About this task: What you return should match the data below exactly, with no pictures in it.

Start of Task input

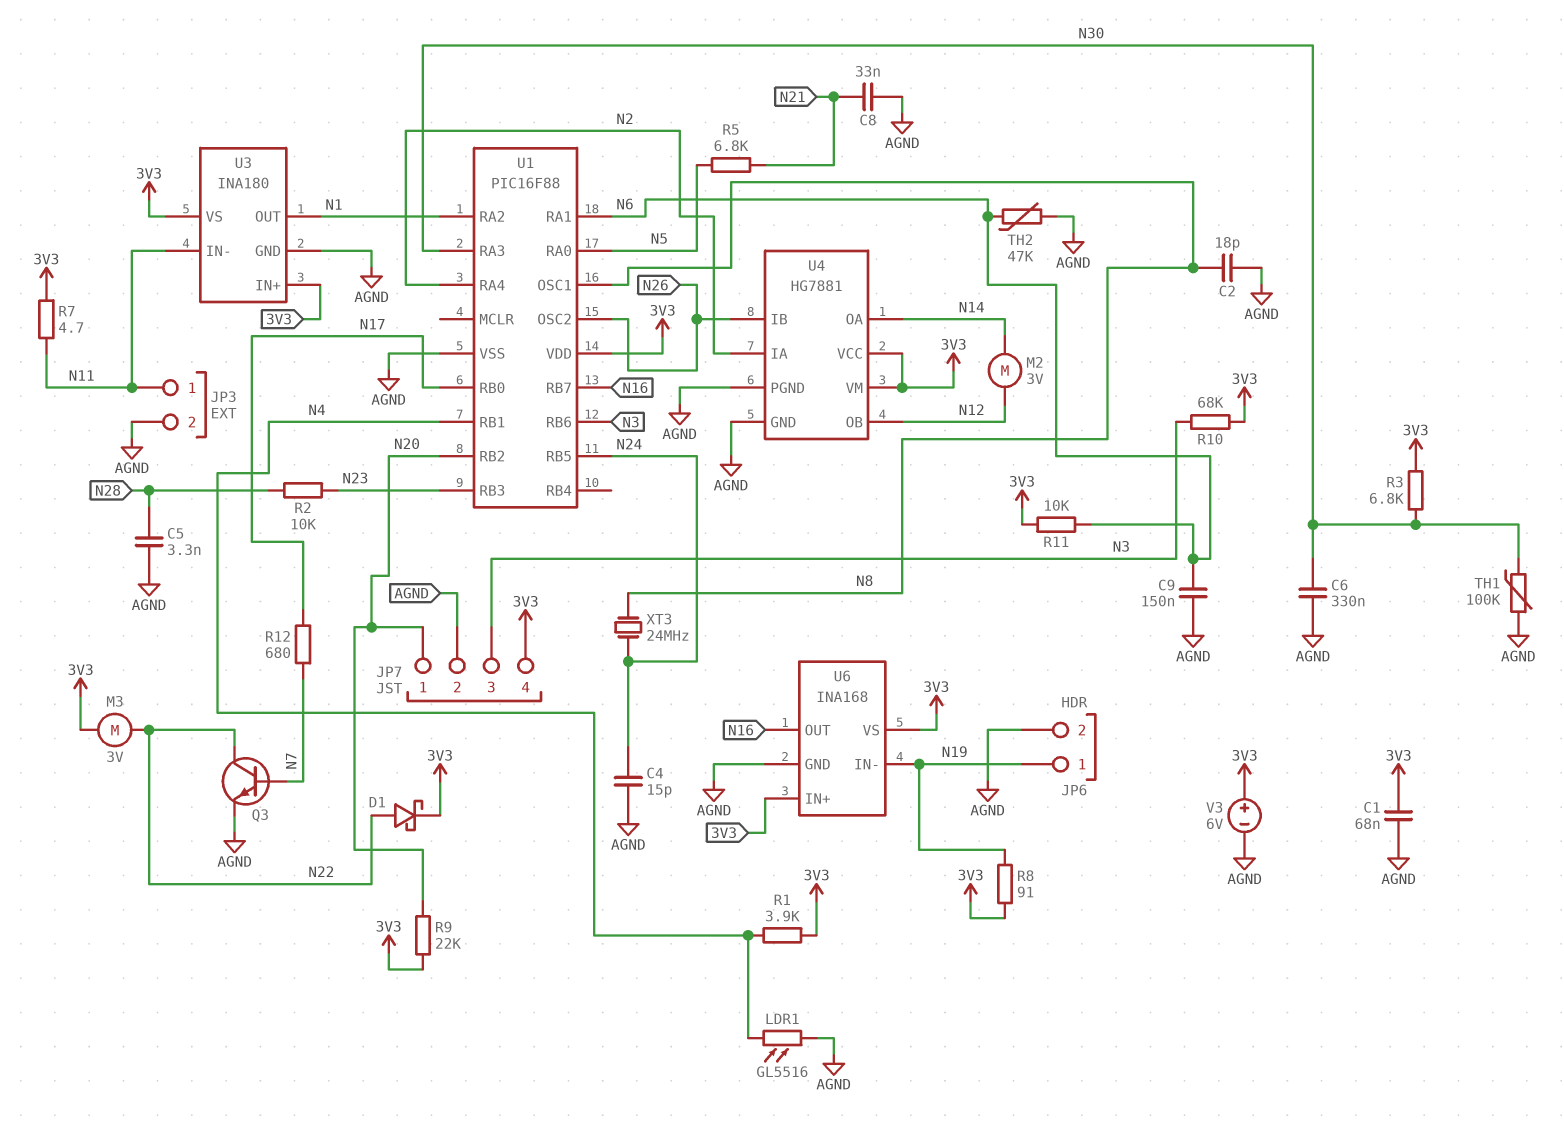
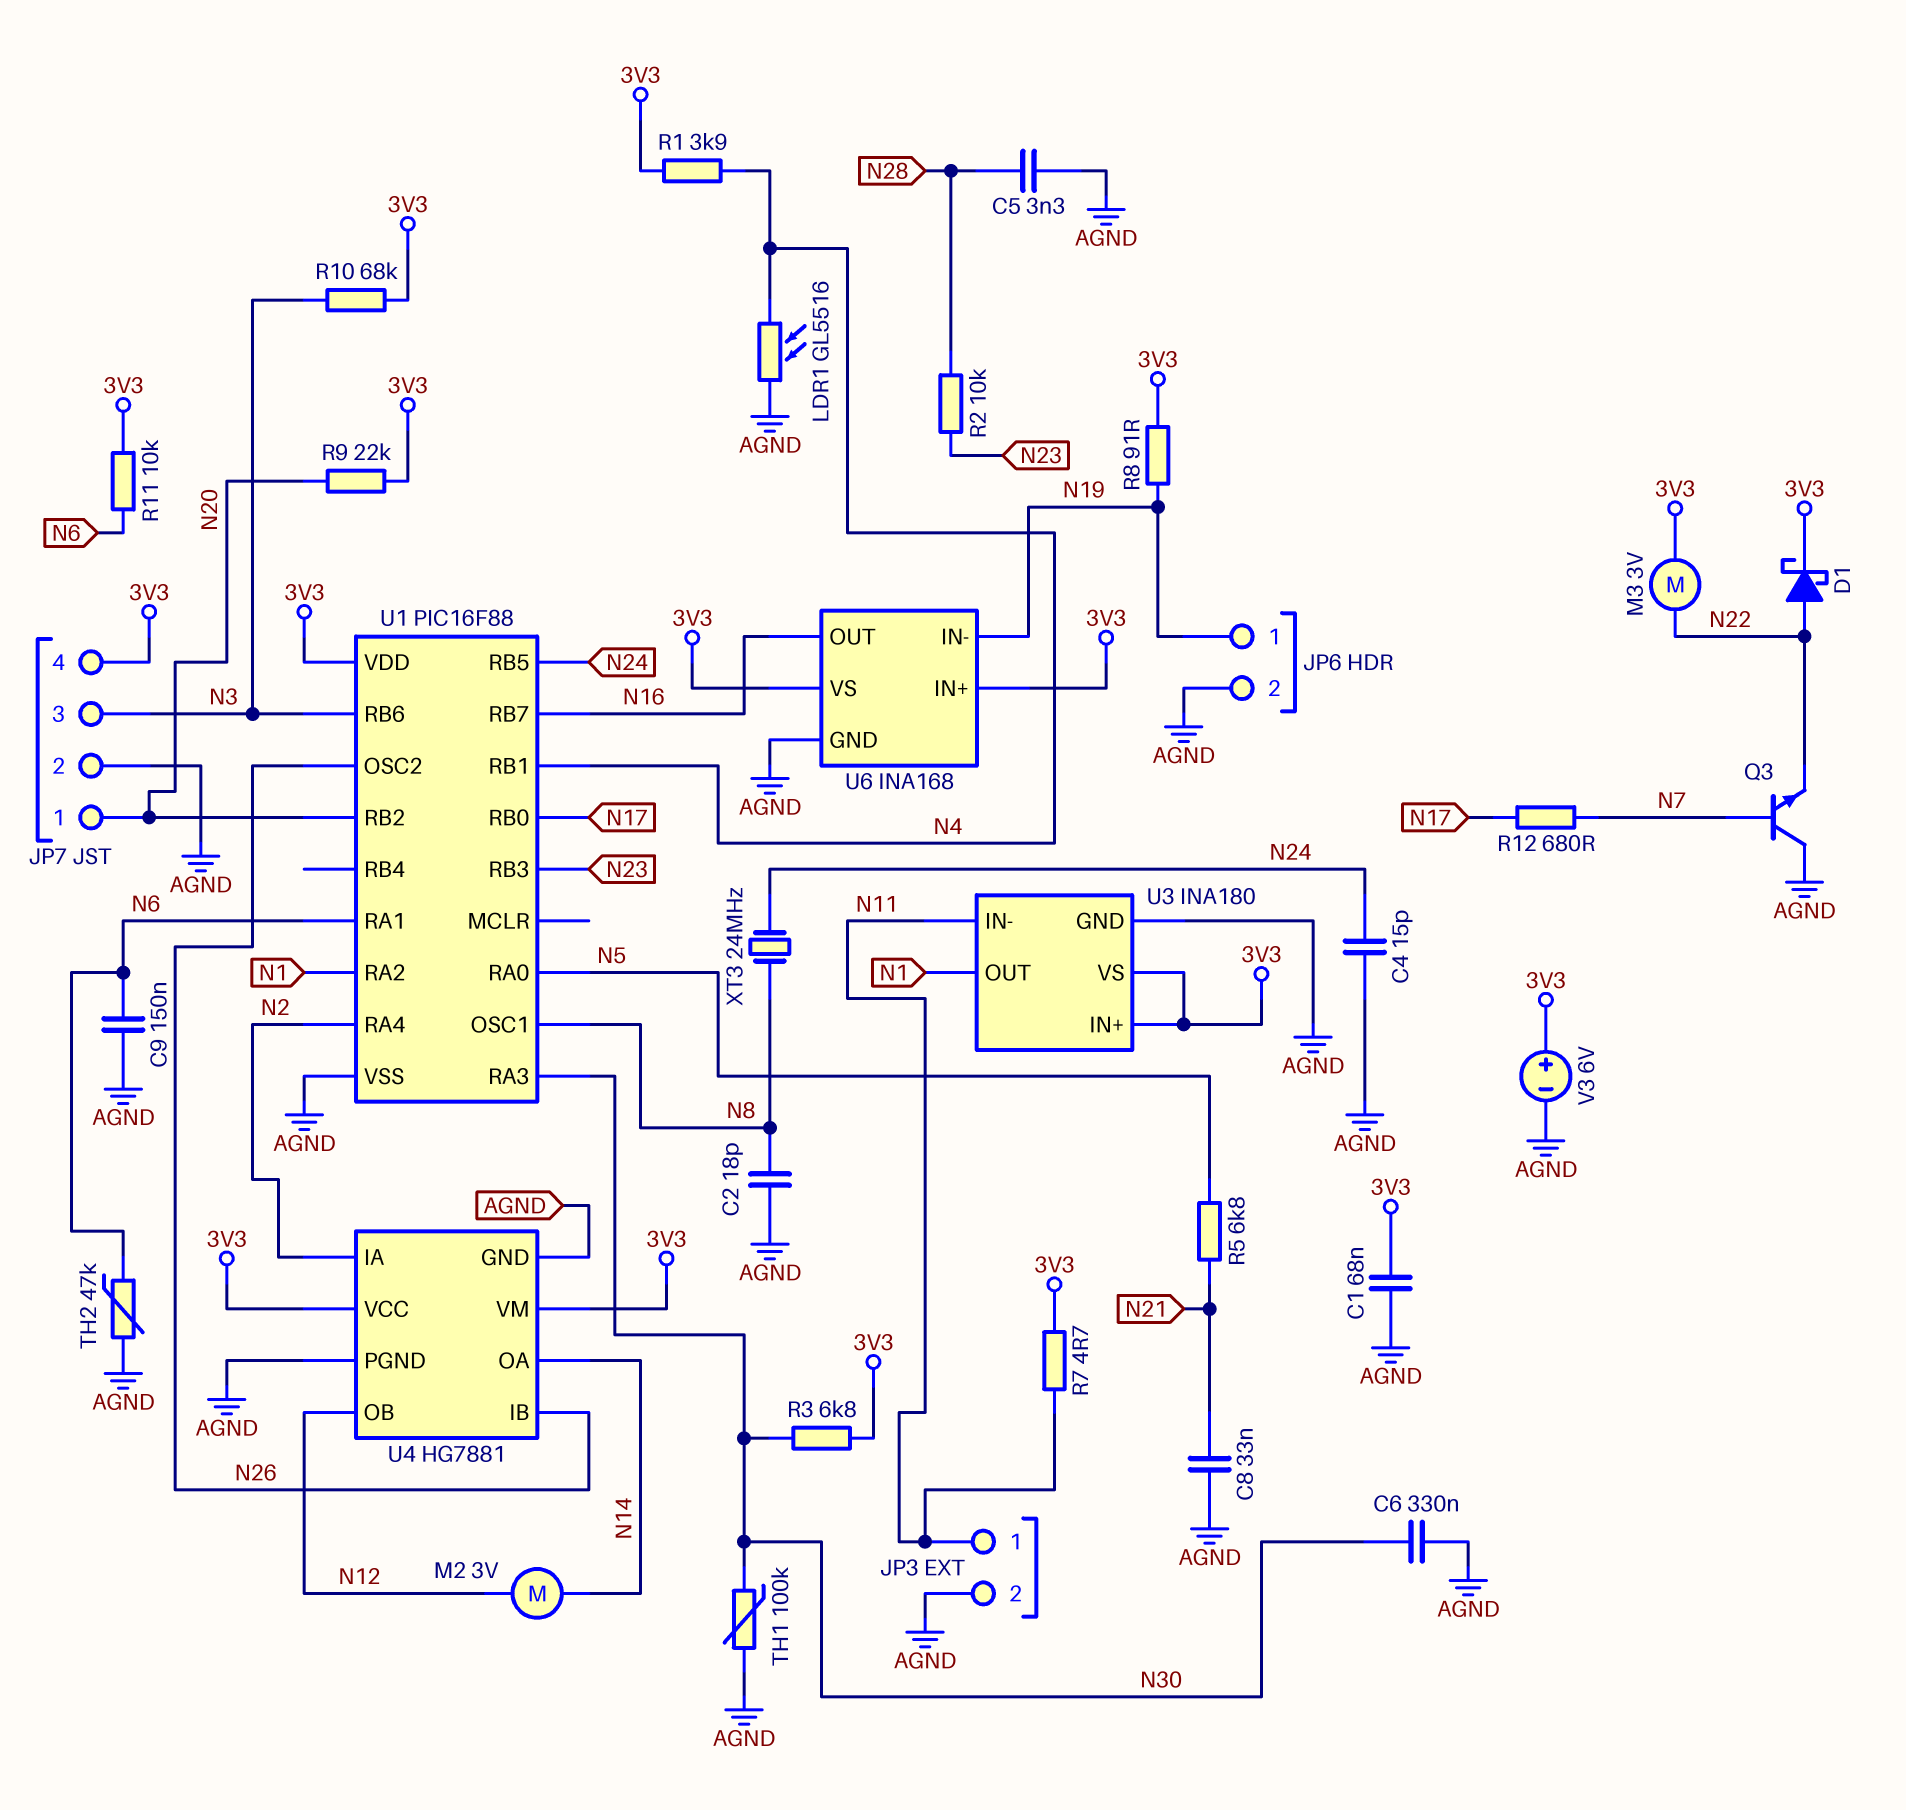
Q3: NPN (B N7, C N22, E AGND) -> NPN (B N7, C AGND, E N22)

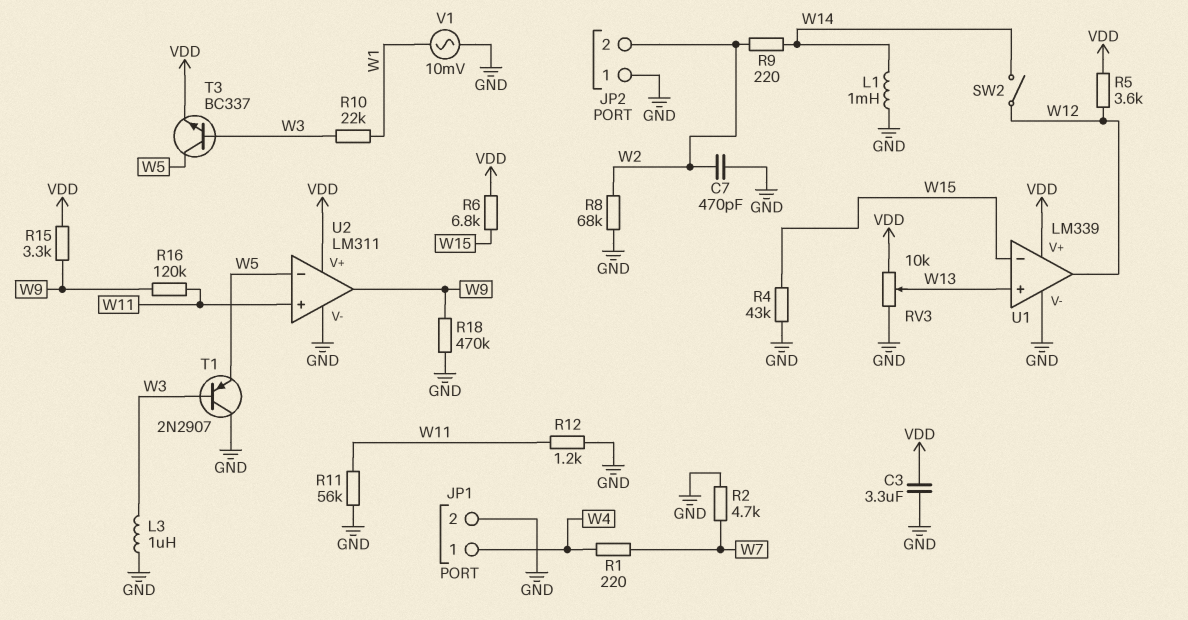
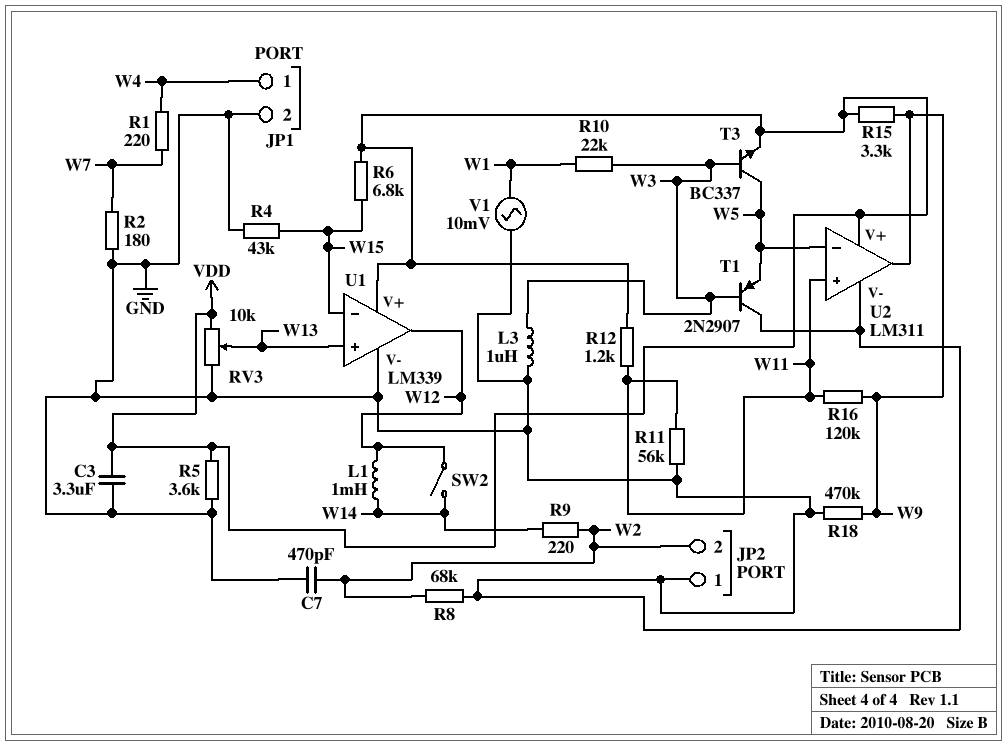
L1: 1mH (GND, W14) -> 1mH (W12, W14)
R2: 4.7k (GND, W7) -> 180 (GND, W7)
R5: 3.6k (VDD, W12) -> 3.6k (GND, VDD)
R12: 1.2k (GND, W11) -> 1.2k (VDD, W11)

End of Task input

Exercise solution:
Q3: NPN (B N7, C N22, E AGND) -> NPN (B N7, C AGND, E N22)

L1: 1mH (GND, W14) -> 1mH (W12, W14)
R2: 4.7k (GND, W7) -> 180 (GND, W7)
R5: 3.6k (VDD, W12) -> 3.6k (GND, VDD)
R12: 1.2k (GND, W11) -> 1.2k (VDD, W11)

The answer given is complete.